→ **PROBLEM TO WORK ON**: Whenever the string "none" turns up in a line below, that line should be copied.

..............................

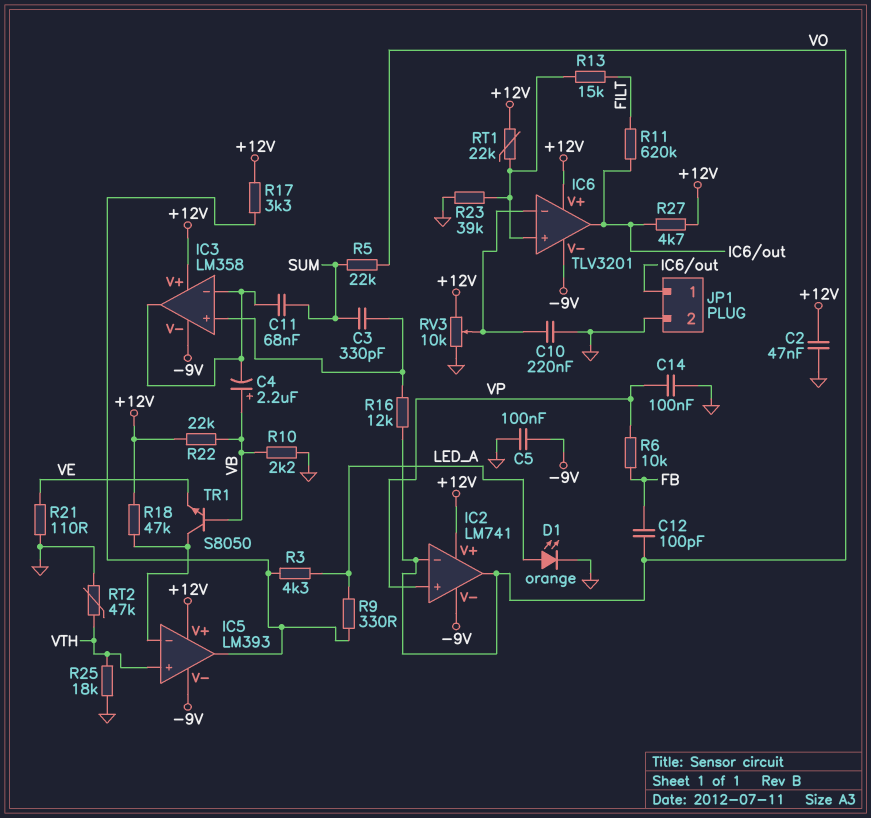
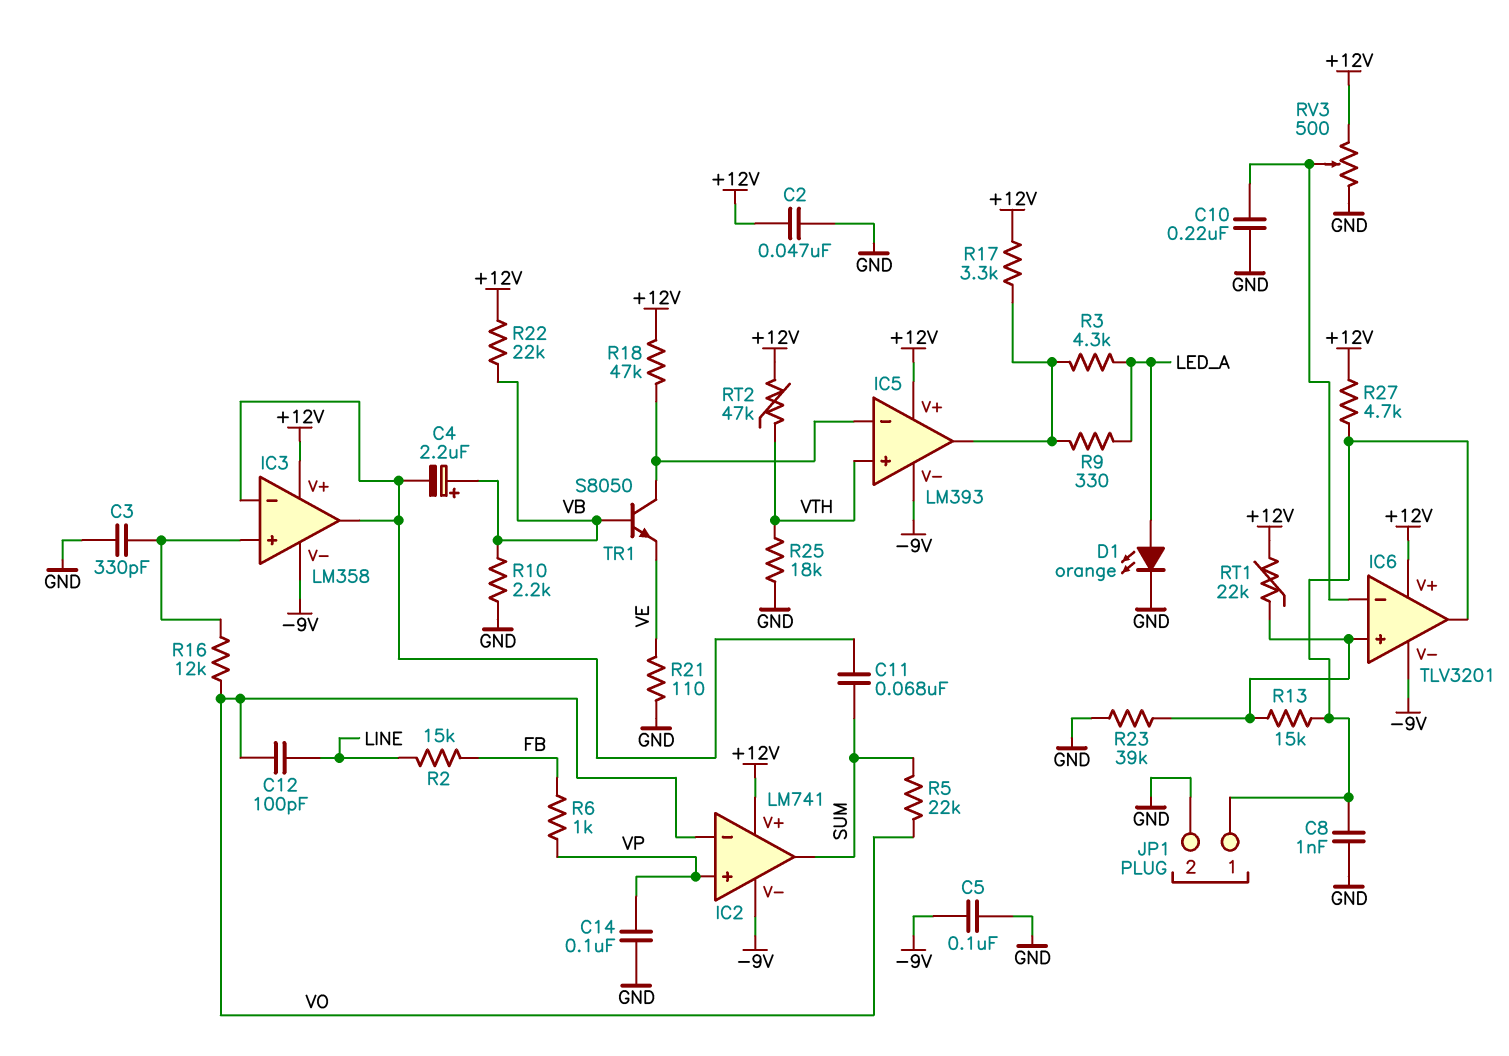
C3: 330pF (IC3/in+, SUM) -> 330pF (GND, IC3/in+)
C8: none -> 1nF (GND, IC6/out)
C12: 100pF (FB, VO) -> 100pF (LINE, VO)
IC2 pin out: VO -> SUM
R2: none -> 15k (FB, LINE)
R6: 10k (FB, VP) -> 1k (FB, VP)
R11: 620k (FILT, IC6/out) -> none
R13: 15k (FILT, IC6/in+) -> 15k (IC6/in+, IC6/out)
RT2: 47k (GND, VTH) -> 47k (+12V, VTH)
RV3: 10k (+12V, GND, wiper IC6/in-) -> 500 (+12V, GND, wiper IC6/in-)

..............................

→ **WRITTEN SOLUTION**:
C8: none -> 1nF (GND, IC6/out)
R2: none -> 15k (FB, LINE)
R11: 620k (FILT, IC6/out) -> none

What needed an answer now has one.